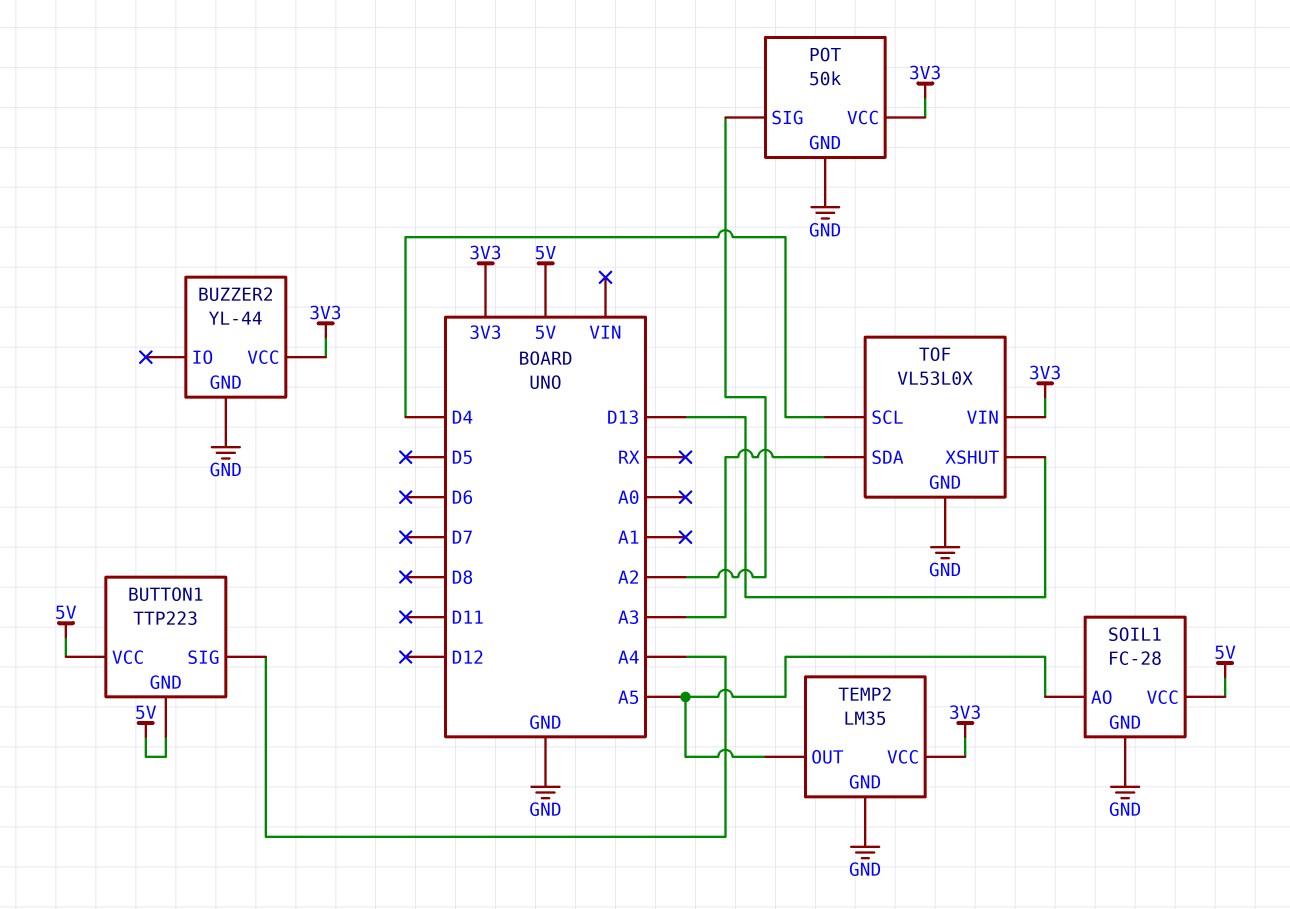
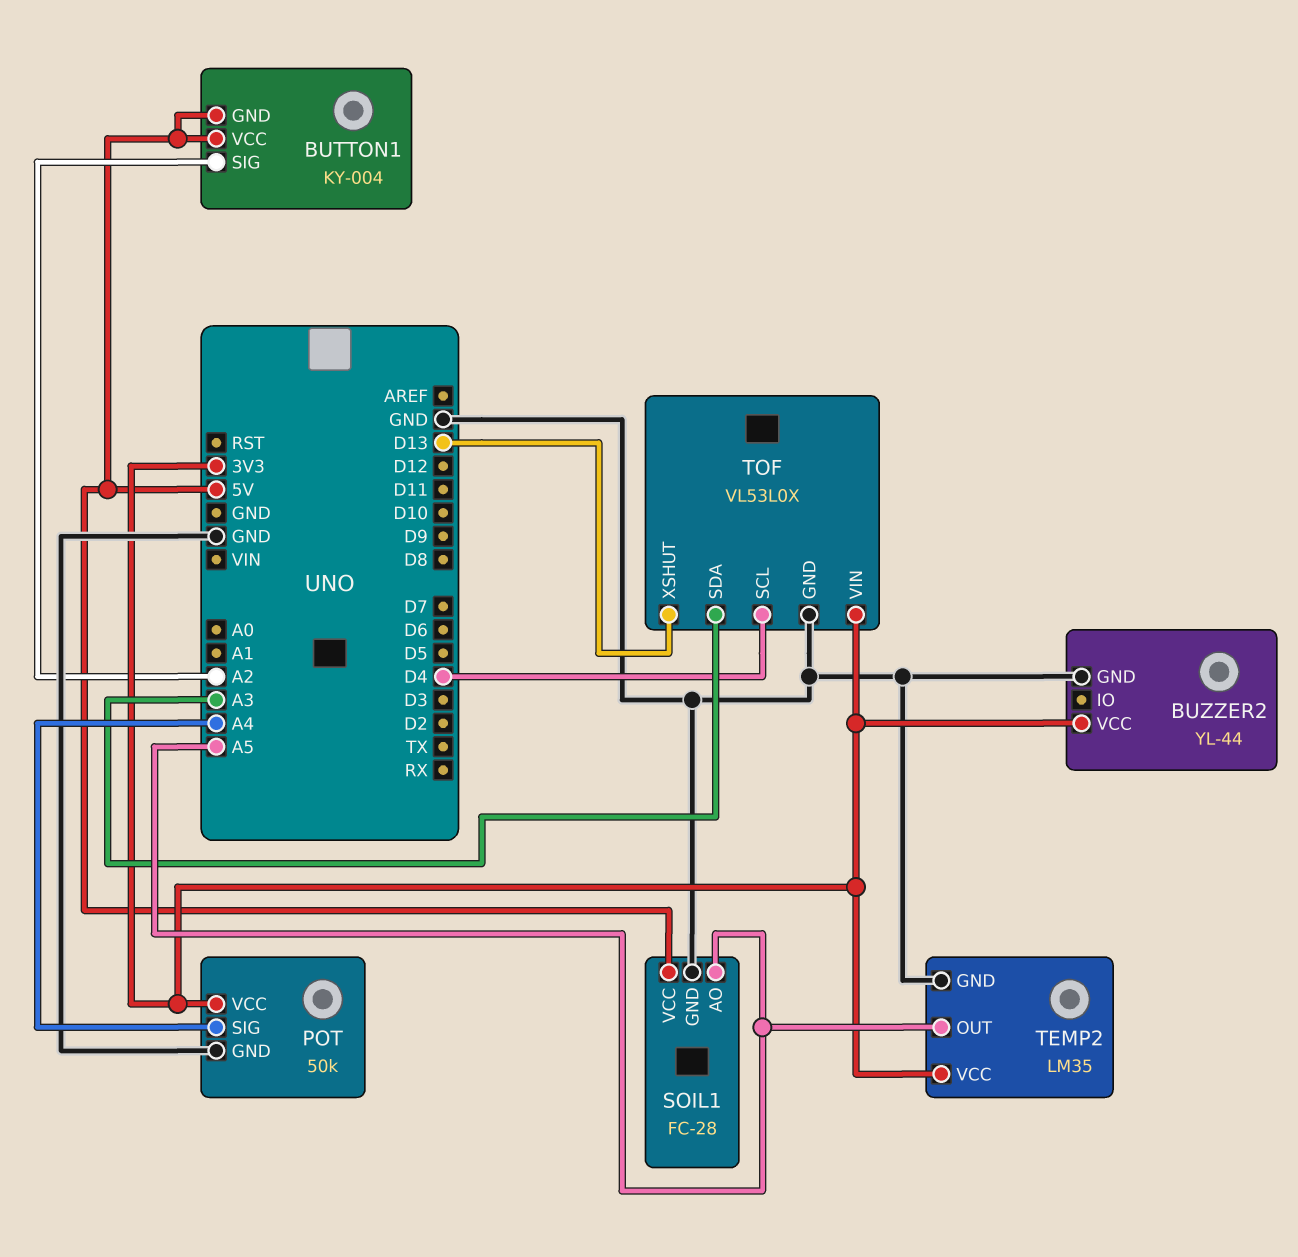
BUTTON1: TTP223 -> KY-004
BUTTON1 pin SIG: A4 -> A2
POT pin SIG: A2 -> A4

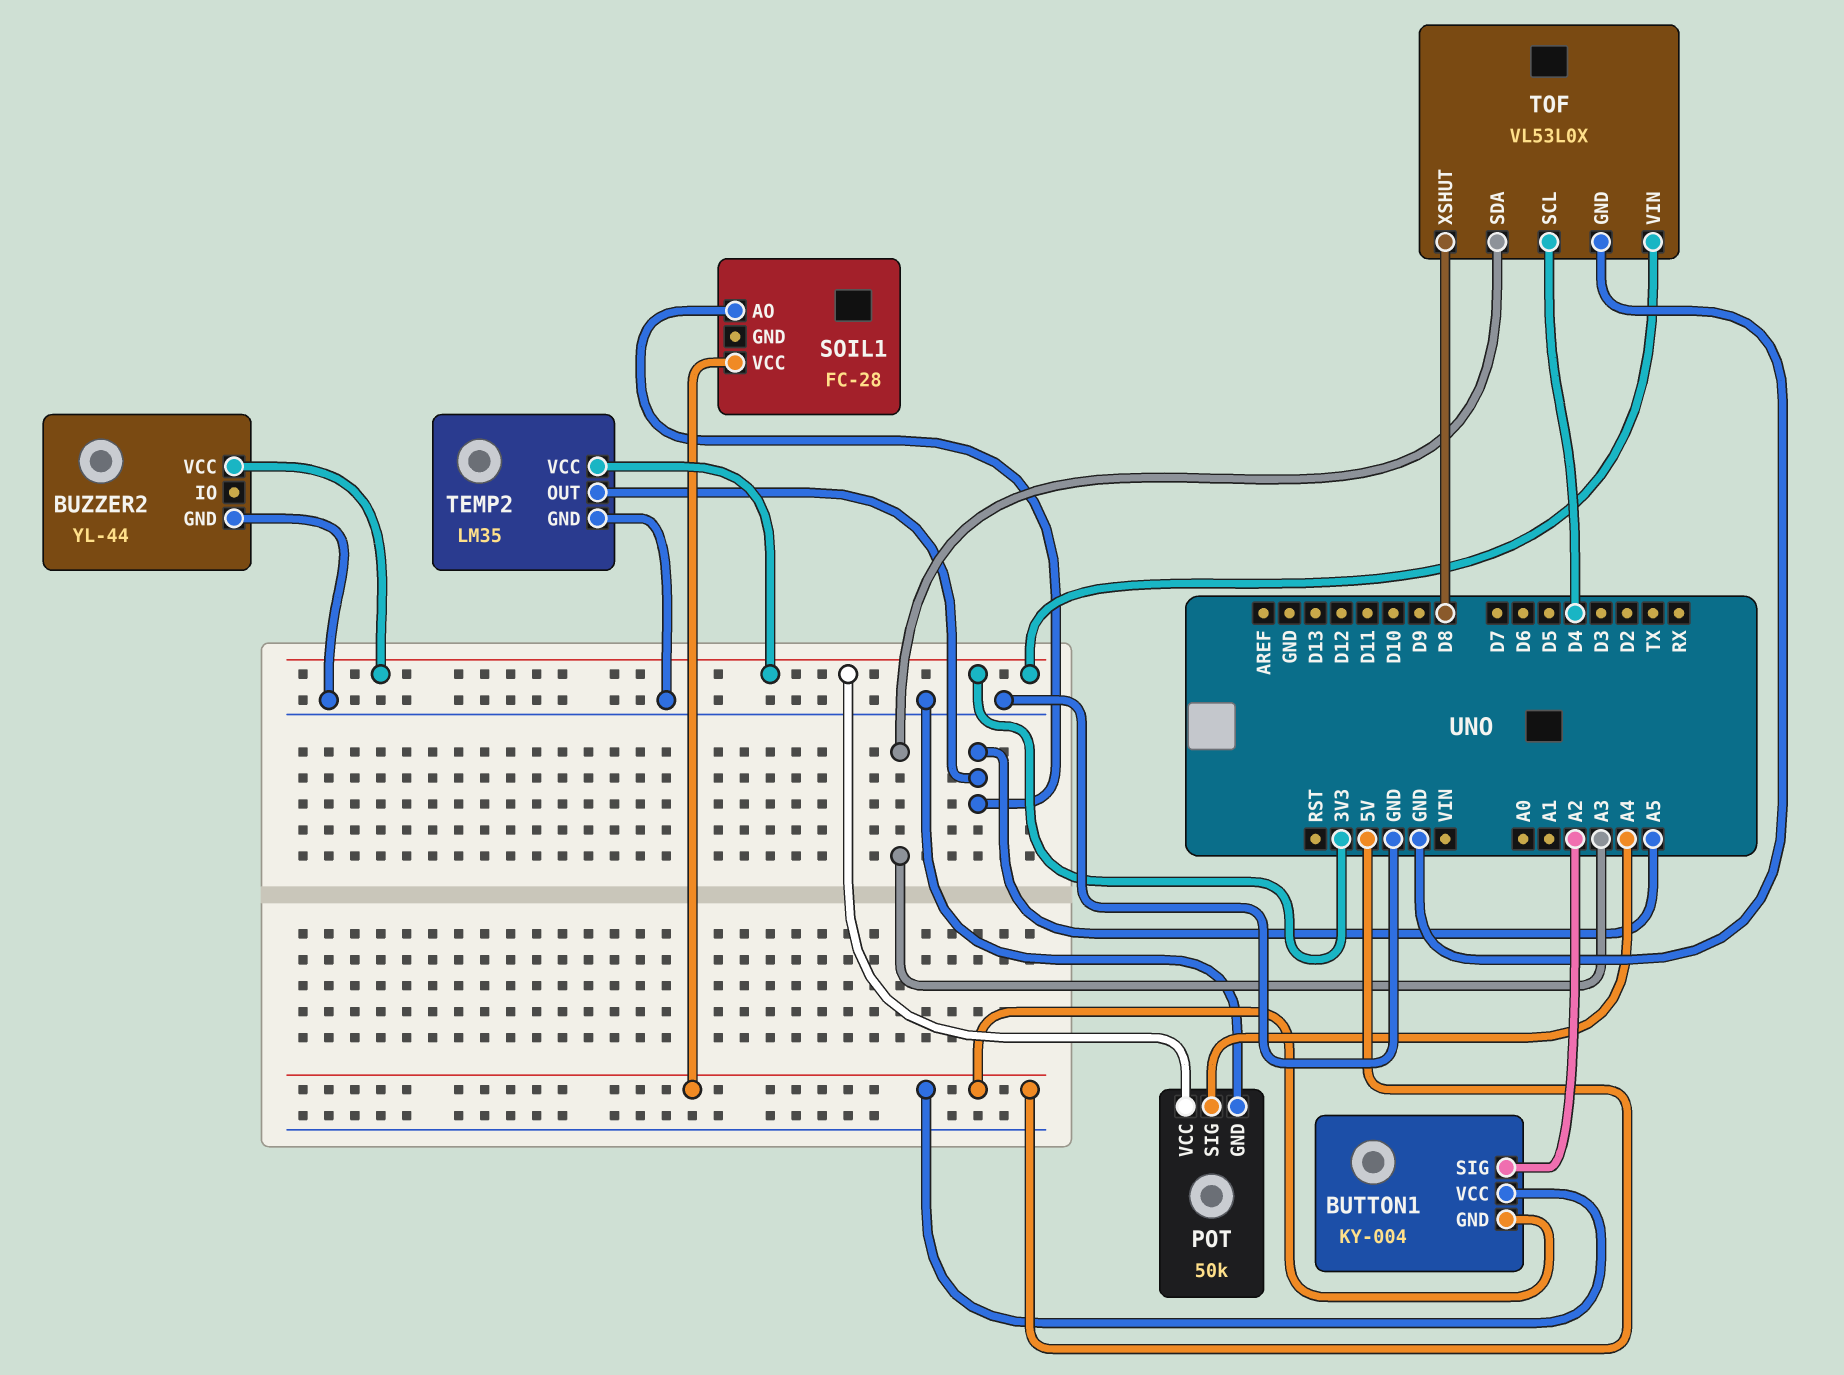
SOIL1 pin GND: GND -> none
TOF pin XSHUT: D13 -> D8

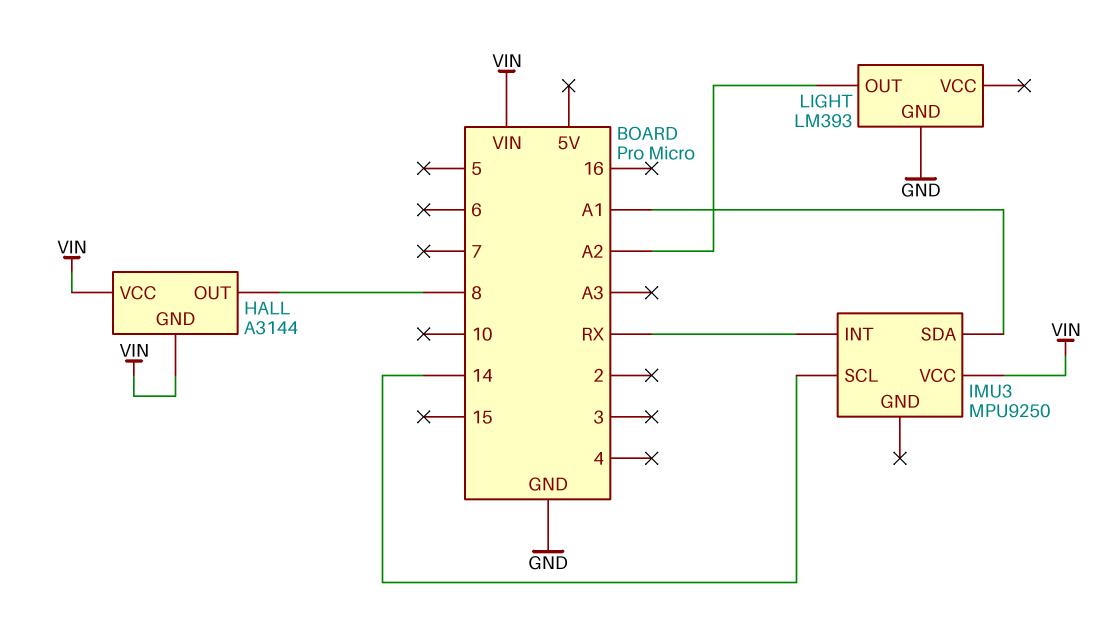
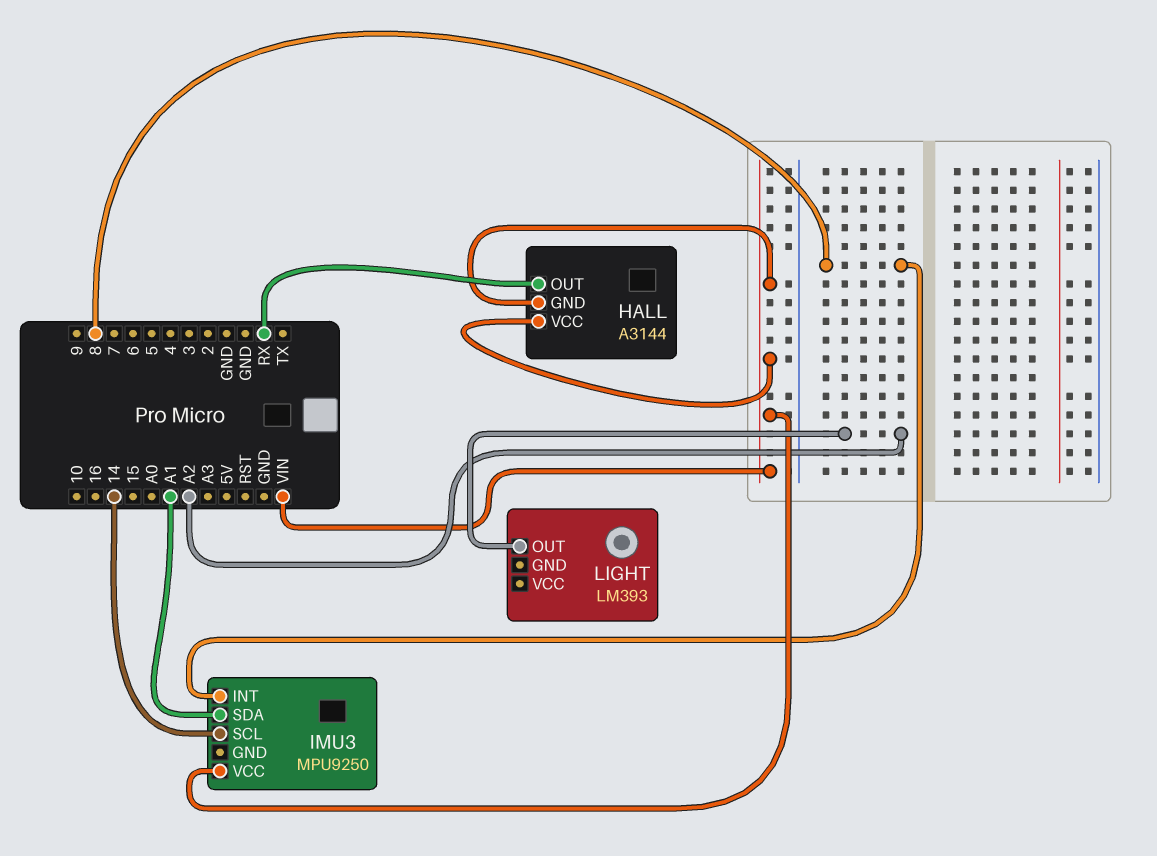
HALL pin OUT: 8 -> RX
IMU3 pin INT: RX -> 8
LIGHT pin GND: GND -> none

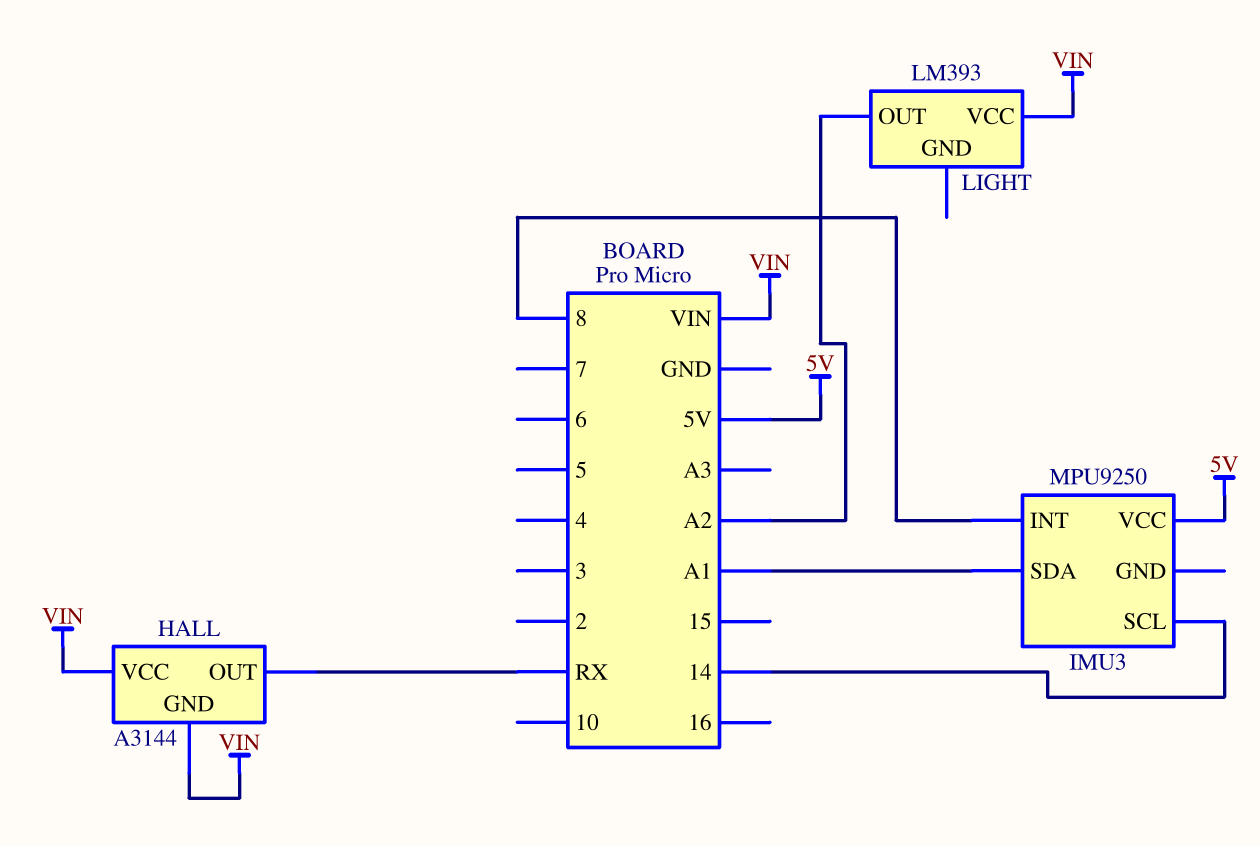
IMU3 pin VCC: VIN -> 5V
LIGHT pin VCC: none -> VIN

==================================================

### Task directions
Would you please output each record exactly, leaving the images out?

### Answer section
BUTTON1: TTP223 -> KY-004
BUTTON1 pin SIG: A4 -> A2
POT pin SIG: A2 -> A4

SOIL1 pin GND: GND -> none
TOF pin XSHUT: D13 -> D8

HALL pin OUT: 8 -> RX
IMU3 pin INT: RX -> 8
LIGHT pin GND: GND -> none

IMU3 pin VCC: VIN -> 5V
LIGHT pin VCC: none -> VIN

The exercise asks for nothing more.